= Try it =
In the listing that follows, tally the lines containing "STEPPER"; give the count and nothing more.

[[ Input for this task, beginning ]]

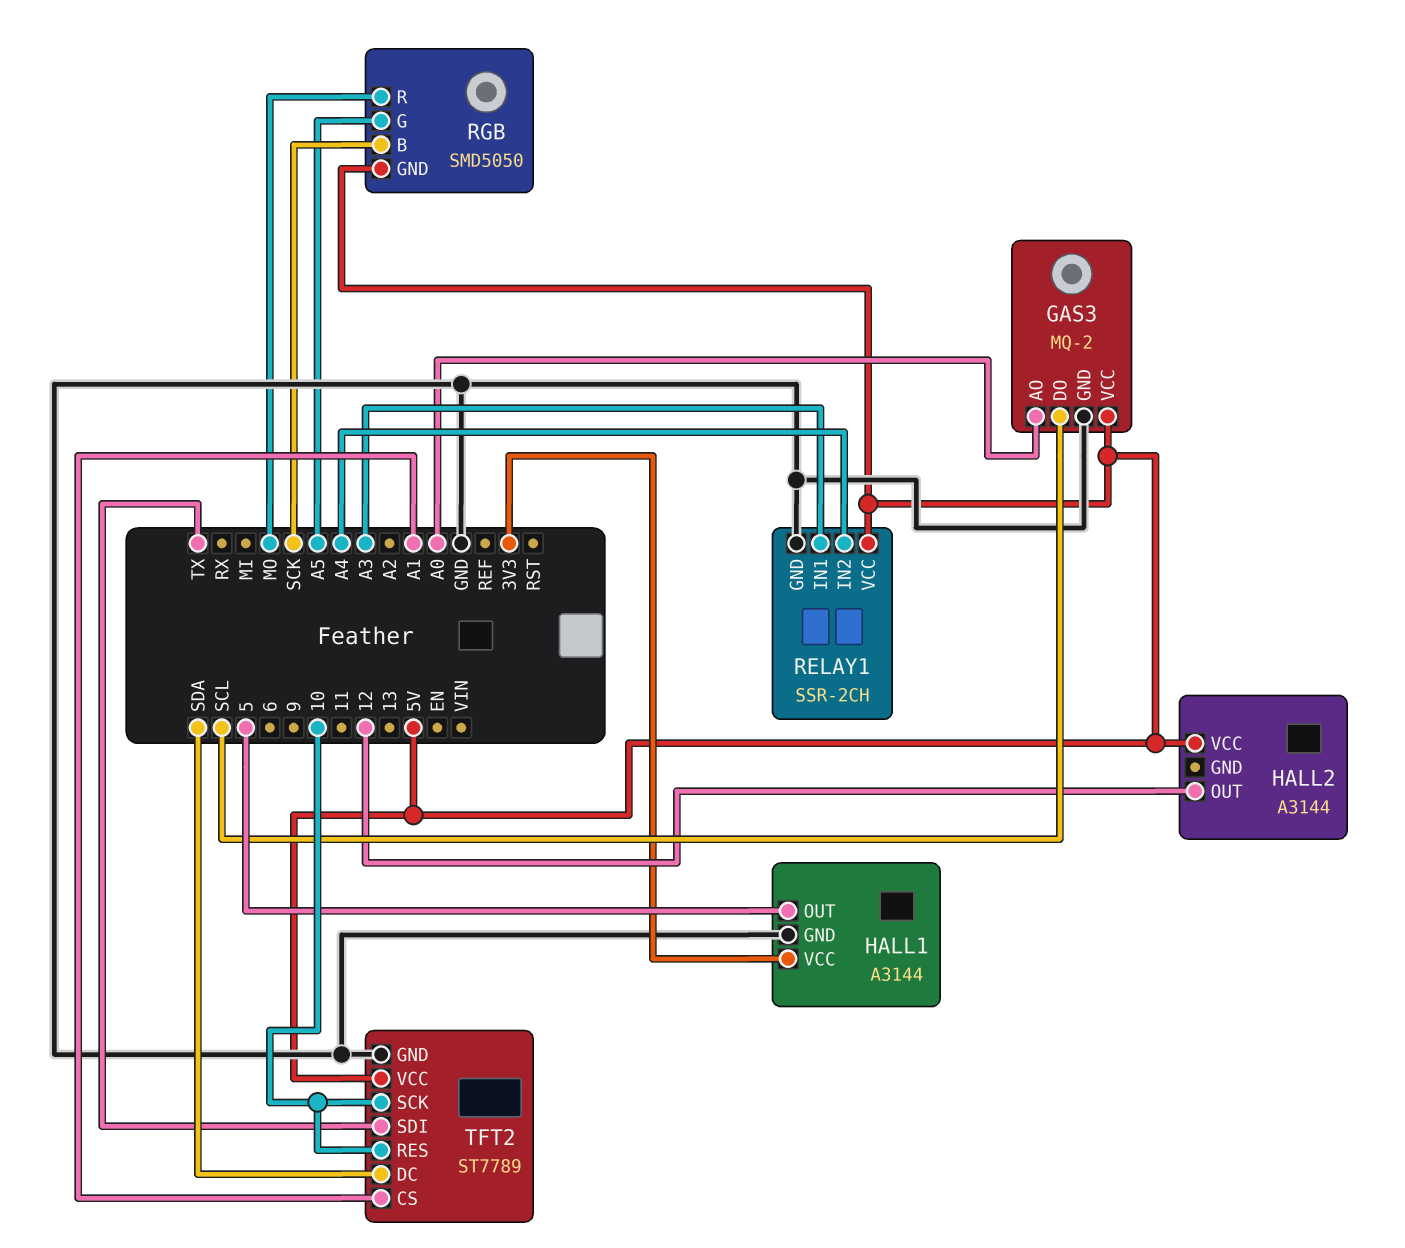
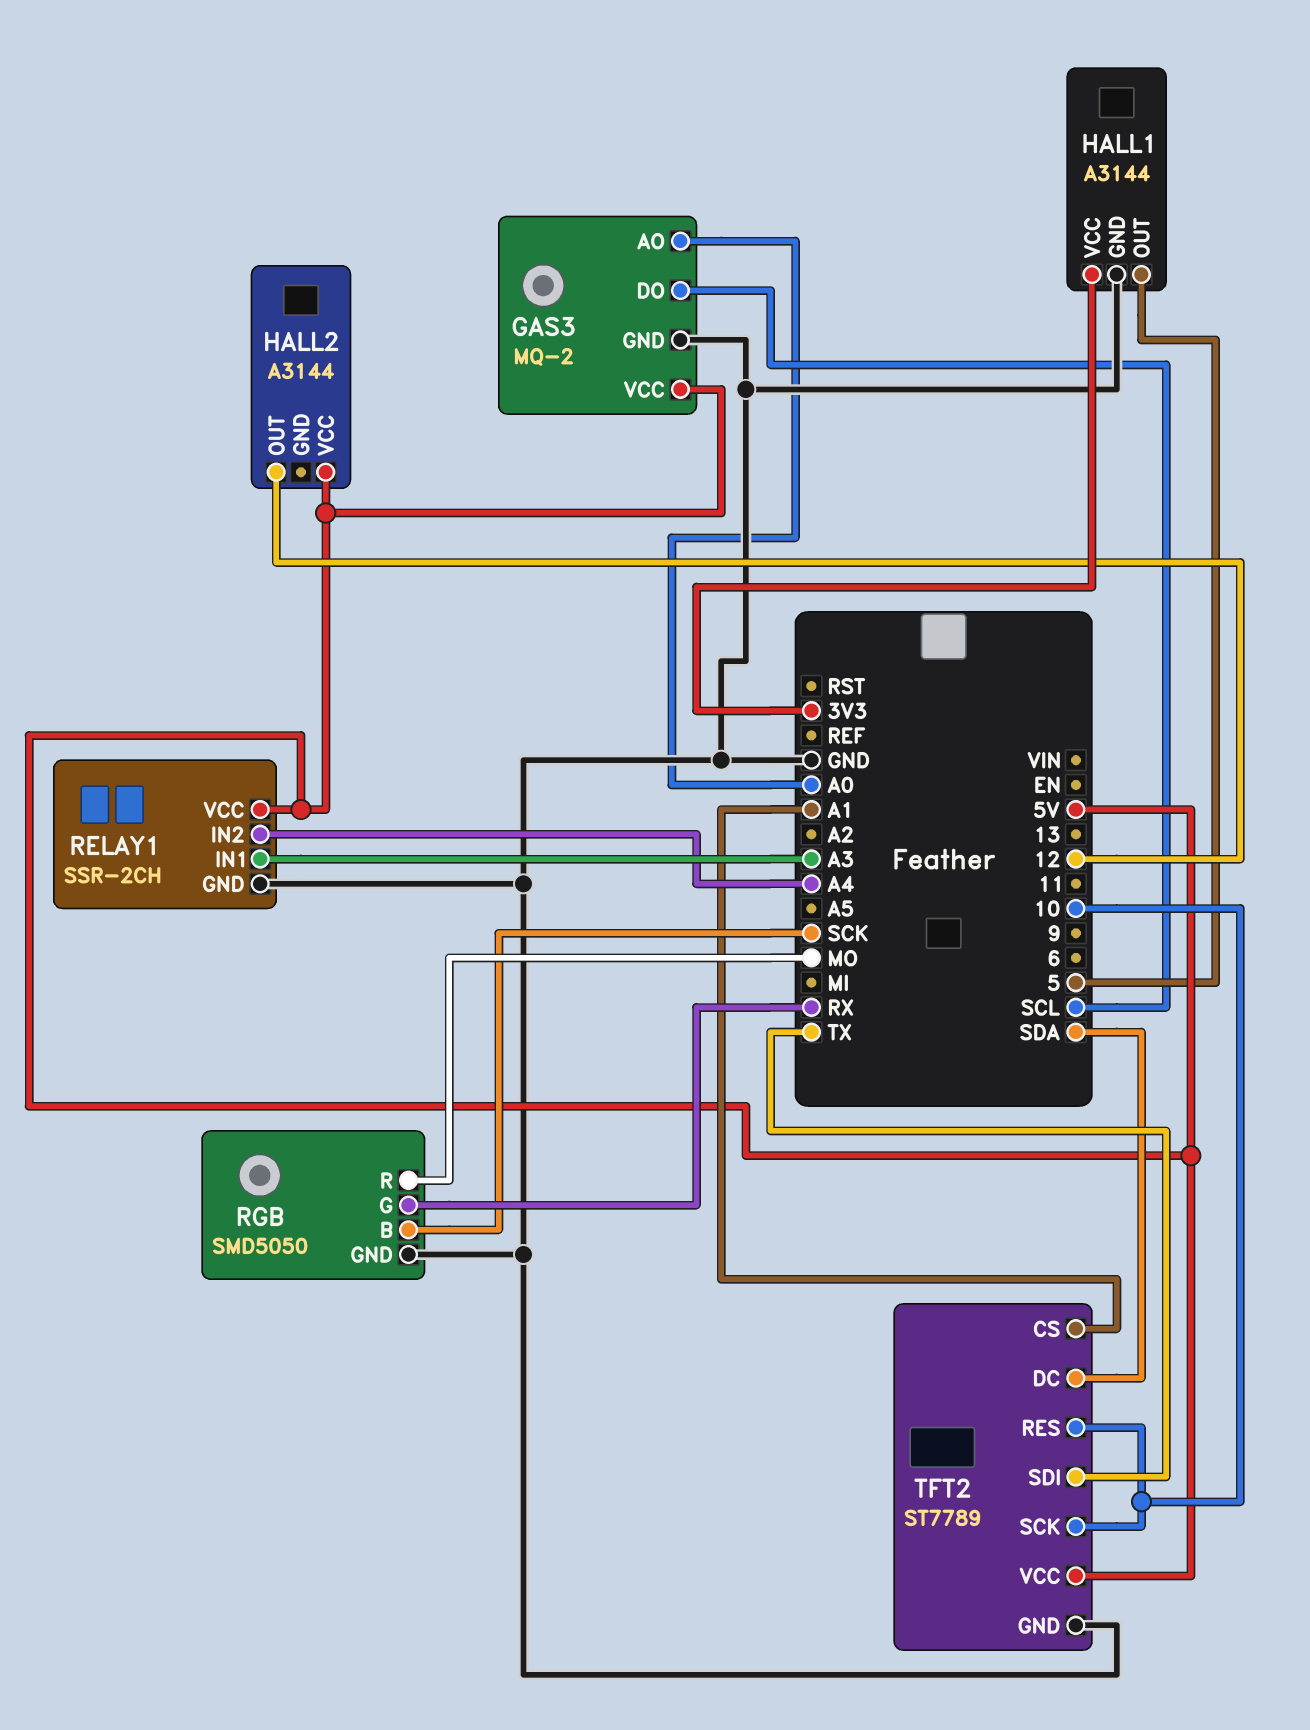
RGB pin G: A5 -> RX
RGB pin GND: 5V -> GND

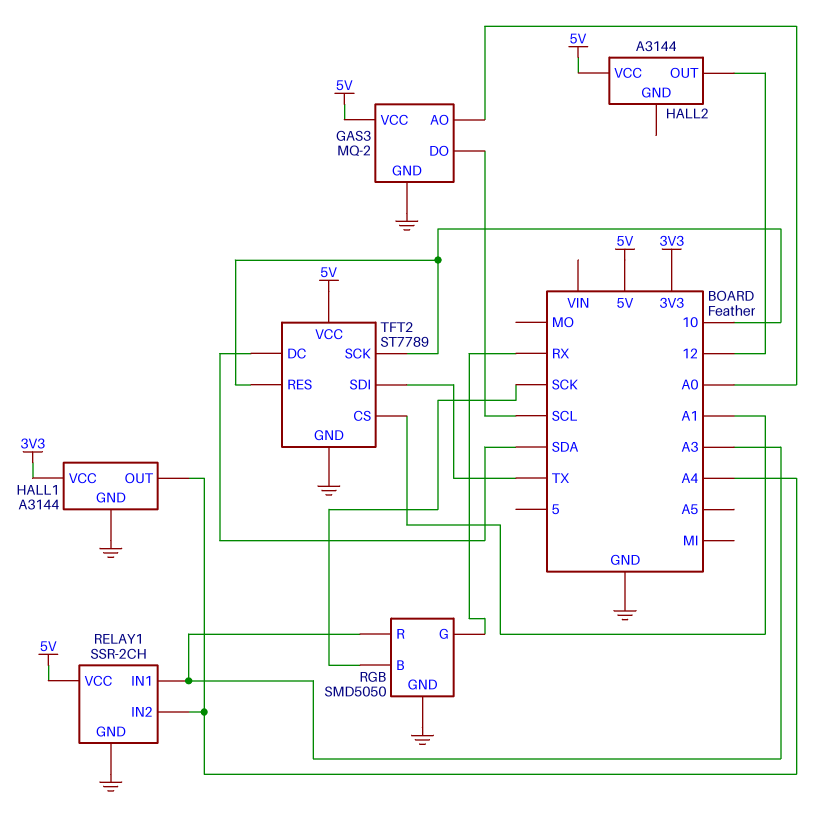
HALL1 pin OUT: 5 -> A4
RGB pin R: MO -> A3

[[ Input for this task, end ]]
[[ Input for this task, beginning ]]

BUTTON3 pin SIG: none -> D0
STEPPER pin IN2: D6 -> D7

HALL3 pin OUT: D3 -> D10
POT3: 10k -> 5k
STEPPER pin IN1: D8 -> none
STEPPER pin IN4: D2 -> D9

[[ Input for this task, end ]]

= Result =
3